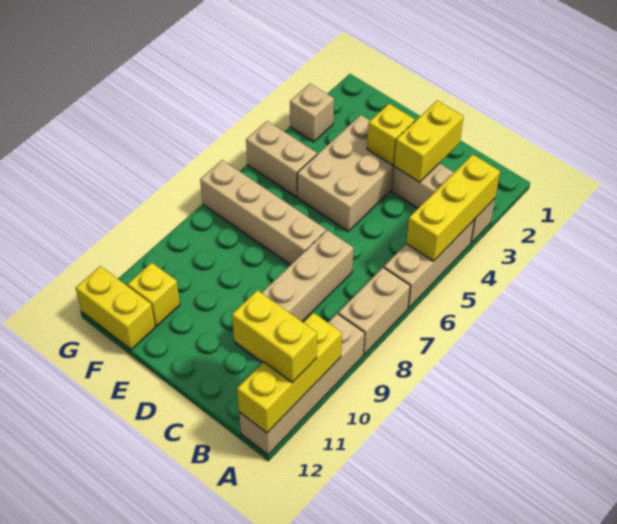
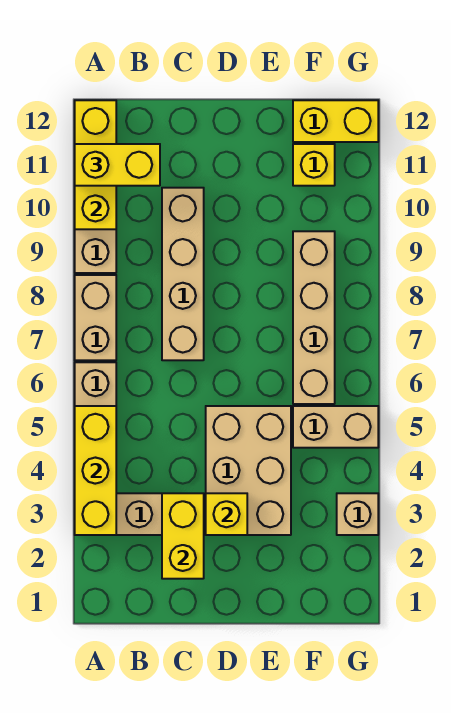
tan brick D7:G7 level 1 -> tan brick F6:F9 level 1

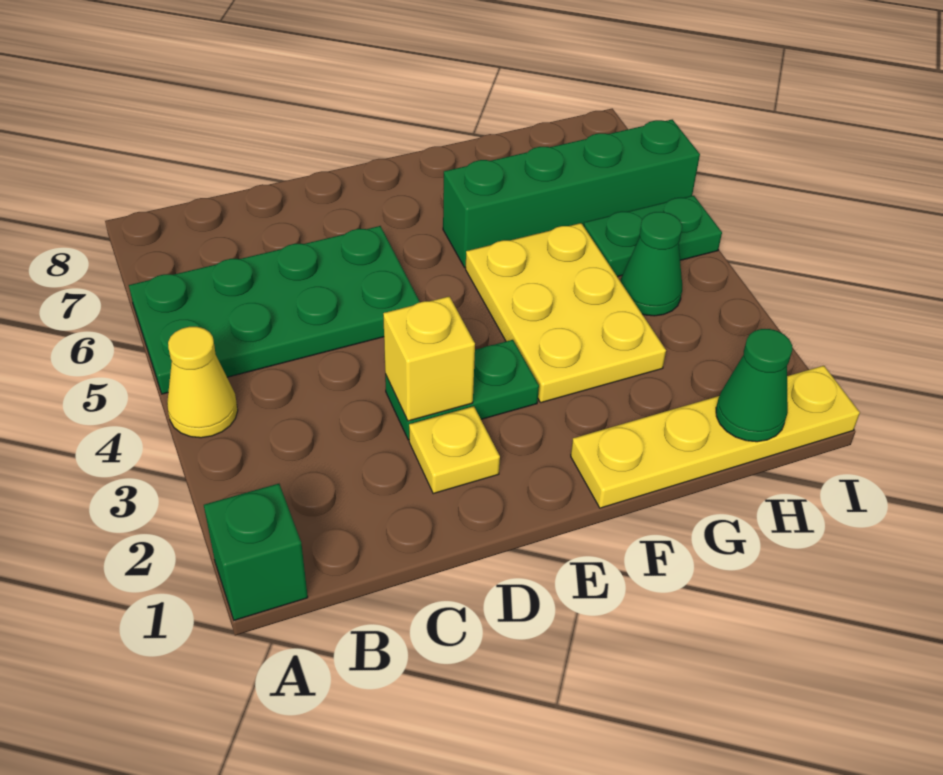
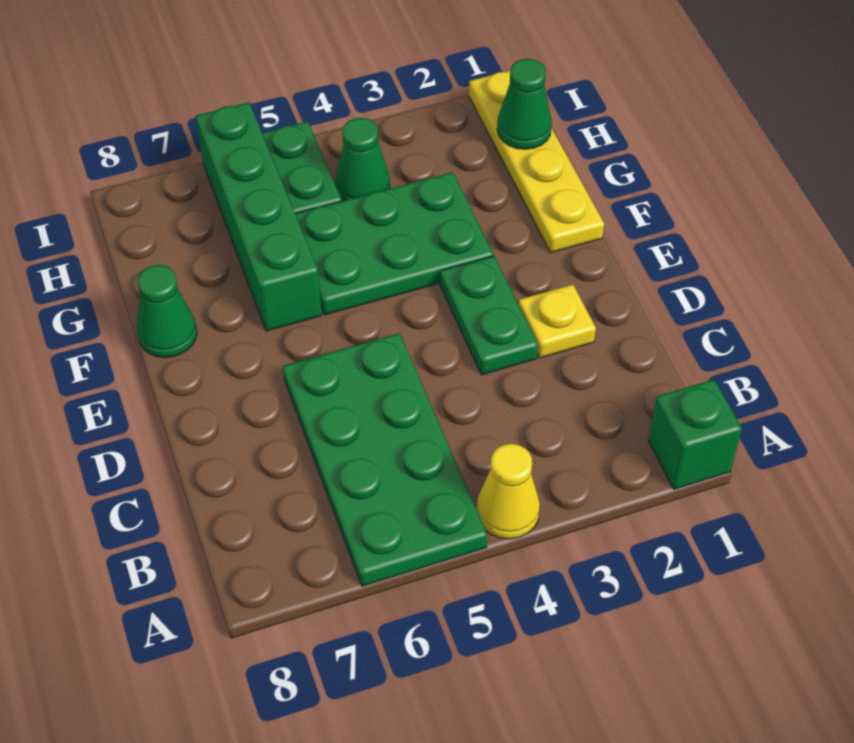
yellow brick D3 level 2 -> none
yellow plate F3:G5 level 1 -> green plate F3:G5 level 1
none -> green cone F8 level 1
***
What to produce: Wherever a picture appears in the material above, skip it and copy the rest without change.

Solution to the exercise:
tan brick D7:G7 level 1 -> tan brick F6:F9 level 1

yellow brick D3 level 2 -> none
yellow plate F3:G5 level 1 -> green plate F3:G5 level 1
none -> green cone F8 level 1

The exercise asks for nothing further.